**Data provided:**

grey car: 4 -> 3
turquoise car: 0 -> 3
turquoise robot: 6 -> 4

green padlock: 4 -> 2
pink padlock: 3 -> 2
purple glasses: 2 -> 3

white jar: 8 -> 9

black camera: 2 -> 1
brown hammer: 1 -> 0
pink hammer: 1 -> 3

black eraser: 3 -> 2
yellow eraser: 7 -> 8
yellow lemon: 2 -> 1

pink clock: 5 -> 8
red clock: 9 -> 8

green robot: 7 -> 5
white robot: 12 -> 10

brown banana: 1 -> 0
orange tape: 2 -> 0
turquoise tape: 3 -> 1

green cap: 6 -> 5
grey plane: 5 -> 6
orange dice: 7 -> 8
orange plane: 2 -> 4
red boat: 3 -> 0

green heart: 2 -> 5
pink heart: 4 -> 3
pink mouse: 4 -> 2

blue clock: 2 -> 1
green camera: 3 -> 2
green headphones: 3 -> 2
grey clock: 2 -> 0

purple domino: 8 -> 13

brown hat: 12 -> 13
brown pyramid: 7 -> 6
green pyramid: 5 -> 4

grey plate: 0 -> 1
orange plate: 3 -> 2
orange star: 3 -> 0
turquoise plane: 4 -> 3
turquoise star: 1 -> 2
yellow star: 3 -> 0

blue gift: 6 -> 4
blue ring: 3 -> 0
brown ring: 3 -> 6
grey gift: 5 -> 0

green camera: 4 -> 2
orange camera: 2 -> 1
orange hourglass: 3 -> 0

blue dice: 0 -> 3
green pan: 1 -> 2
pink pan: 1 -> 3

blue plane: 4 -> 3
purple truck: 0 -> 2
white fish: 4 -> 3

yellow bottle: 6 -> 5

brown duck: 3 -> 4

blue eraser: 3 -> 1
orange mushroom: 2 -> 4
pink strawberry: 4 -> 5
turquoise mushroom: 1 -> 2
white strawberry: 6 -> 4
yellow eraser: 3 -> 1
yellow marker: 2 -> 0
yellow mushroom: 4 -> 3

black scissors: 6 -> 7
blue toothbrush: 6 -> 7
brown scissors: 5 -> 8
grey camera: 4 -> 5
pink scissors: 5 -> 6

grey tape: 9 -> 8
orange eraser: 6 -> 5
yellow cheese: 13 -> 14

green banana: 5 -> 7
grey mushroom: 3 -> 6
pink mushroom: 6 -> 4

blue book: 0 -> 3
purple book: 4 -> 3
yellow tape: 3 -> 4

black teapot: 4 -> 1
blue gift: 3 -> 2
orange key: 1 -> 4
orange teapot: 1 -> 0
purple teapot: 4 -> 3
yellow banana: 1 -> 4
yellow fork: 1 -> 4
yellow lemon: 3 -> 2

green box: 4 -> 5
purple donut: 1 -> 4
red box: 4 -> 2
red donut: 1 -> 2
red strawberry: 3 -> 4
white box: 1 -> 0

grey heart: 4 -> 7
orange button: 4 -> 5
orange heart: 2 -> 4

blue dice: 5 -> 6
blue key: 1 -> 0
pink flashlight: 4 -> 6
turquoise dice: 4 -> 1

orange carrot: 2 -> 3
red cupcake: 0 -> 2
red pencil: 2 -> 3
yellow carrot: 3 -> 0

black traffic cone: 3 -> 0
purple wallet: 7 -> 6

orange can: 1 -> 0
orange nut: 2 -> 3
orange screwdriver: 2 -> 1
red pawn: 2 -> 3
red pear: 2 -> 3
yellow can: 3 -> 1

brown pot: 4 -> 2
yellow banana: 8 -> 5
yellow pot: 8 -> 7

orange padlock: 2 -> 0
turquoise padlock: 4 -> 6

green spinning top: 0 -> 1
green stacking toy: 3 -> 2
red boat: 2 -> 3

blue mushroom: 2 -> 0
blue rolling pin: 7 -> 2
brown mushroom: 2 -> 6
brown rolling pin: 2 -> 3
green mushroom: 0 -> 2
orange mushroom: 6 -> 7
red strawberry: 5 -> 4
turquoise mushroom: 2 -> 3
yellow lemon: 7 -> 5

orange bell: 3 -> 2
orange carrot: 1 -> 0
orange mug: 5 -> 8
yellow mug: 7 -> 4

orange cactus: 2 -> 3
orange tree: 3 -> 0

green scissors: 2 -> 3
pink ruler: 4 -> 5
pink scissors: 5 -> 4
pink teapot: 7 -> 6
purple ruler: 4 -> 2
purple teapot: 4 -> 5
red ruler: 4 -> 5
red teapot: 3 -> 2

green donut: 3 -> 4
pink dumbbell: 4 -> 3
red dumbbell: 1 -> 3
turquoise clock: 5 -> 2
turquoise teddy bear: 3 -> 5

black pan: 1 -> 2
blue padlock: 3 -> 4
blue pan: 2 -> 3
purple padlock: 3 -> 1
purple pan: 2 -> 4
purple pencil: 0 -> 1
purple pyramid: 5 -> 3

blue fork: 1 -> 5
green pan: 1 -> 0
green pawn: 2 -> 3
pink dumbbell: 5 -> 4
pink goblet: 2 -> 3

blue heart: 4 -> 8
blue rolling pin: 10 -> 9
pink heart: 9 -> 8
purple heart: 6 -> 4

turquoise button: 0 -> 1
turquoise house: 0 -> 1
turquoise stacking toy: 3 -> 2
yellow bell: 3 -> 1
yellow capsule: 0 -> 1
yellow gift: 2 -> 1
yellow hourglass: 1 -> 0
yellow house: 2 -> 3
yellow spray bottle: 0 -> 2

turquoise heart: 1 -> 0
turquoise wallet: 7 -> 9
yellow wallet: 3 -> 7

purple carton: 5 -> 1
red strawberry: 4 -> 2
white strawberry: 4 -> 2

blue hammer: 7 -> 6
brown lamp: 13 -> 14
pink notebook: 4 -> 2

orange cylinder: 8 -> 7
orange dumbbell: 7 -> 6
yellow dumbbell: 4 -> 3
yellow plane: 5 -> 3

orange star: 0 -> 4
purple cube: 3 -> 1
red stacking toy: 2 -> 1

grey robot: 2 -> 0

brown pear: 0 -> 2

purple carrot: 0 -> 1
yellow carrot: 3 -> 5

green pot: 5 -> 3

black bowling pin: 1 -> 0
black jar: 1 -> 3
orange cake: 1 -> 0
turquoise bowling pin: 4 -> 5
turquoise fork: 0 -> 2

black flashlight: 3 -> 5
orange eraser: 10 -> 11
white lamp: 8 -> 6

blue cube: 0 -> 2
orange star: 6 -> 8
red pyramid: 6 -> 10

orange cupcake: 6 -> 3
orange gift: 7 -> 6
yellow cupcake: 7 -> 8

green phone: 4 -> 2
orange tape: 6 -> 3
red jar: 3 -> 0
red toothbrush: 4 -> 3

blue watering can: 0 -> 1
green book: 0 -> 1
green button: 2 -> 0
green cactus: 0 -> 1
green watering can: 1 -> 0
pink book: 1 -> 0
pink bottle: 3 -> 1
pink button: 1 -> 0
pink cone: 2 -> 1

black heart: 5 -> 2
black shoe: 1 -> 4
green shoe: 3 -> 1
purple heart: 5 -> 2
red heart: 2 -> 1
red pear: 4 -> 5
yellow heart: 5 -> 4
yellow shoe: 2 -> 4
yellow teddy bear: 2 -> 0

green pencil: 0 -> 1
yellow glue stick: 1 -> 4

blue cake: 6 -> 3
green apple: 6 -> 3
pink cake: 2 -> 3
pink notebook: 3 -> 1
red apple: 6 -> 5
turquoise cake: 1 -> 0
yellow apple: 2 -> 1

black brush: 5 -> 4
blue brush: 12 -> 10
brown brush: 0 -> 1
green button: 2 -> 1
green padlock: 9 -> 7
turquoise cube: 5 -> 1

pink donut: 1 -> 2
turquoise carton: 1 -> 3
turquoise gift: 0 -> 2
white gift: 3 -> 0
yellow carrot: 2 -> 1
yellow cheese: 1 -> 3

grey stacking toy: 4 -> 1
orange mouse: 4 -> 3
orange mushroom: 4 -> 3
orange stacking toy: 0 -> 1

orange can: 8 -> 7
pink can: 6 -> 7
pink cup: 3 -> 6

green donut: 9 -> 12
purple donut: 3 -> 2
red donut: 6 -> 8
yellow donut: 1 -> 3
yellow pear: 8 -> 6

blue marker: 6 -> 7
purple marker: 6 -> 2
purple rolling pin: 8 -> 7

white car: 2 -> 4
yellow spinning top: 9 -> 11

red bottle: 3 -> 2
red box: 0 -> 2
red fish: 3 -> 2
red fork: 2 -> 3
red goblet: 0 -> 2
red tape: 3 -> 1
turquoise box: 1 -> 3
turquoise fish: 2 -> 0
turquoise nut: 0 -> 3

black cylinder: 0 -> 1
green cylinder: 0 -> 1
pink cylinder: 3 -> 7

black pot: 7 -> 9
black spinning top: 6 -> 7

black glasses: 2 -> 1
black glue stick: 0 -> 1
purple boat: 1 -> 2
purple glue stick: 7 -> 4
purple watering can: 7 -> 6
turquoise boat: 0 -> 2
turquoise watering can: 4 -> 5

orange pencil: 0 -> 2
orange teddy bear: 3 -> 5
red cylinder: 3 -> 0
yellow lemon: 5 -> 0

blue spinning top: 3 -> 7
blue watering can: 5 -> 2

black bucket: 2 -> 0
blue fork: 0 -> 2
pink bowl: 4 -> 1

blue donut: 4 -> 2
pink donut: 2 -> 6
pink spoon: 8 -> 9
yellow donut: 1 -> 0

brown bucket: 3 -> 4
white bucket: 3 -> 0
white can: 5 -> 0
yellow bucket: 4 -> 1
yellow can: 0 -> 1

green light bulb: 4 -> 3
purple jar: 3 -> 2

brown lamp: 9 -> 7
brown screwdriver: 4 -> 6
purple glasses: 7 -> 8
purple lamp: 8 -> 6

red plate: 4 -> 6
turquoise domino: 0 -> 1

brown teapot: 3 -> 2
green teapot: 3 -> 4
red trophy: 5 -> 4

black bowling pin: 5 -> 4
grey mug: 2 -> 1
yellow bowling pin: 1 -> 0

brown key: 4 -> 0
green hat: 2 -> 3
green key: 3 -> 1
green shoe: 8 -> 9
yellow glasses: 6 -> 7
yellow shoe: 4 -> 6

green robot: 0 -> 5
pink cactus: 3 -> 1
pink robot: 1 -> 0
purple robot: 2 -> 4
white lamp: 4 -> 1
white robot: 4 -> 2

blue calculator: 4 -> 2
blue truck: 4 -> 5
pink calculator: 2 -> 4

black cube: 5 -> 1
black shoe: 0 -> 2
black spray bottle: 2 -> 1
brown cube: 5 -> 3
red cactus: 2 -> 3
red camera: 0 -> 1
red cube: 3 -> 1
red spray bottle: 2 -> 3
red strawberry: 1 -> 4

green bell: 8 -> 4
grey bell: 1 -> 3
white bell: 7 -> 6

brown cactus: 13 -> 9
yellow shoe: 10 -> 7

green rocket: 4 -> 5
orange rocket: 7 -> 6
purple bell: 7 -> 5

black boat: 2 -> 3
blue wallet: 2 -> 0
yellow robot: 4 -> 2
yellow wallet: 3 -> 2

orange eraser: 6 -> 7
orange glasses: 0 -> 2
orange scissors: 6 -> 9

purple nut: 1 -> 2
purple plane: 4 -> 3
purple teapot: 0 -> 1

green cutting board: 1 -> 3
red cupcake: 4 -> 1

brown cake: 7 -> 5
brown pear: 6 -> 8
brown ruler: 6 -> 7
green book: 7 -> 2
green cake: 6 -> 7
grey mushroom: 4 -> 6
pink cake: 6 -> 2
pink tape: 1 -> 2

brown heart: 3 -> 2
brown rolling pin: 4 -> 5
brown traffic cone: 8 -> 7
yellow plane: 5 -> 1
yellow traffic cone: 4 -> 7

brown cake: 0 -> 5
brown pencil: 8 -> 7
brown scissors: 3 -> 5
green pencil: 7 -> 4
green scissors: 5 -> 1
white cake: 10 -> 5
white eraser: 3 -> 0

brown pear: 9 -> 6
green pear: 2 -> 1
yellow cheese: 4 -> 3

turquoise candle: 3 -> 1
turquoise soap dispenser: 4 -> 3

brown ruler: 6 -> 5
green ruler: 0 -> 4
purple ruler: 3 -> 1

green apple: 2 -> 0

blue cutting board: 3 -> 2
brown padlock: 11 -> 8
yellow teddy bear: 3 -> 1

**Exercise:**
After locating the line holding "black bowling pin: 1 -> 0" above, output exactly that line and every line after it through the line holding "orange cupcake: 6 -> 3". Include nothing else.

**Solution:**
black bowling pin: 1 -> 0
black jar: 1 -> 3
orange cake: 1 -> 0
turquoise bowling pin: 4 -> 5
turquoise fork: 0 -> 2

black flashlight: 3 -> 5
orange eraser: 10 -> 11
white lamp: 8 -> 6

blue cube: 0 -> 2
orange star: 6 -> 8
red pyramid: 6 -> 10

orange cupcake: 6 -> 3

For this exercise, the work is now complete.